- [Exercise details]:
Given the material below, return only the lines starting at the line with "green rectangle: (499, 133)" and ending at the line with "pink semicircle: (611, 385)", exactly as they appear.

*** Exercise data ***

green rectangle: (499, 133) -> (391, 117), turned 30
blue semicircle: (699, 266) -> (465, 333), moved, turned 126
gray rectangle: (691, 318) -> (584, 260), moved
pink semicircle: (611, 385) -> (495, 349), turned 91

*** End of Exercise data ***
*** Exercise data ***

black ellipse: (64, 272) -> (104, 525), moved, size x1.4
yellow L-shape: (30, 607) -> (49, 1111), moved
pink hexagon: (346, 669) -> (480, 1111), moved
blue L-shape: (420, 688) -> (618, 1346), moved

*** End of Exercise data ***

- [Finished task]:
green rectangle: (499, 133) -> (391, 117), turned 30
blue semicircle: (699, 266) -> (465, 333), moved, turned 126
gray rectangle: (691, 318) -> (584, 260), moved
pink semicircle: (611, 385) -> (495, 349), turned 91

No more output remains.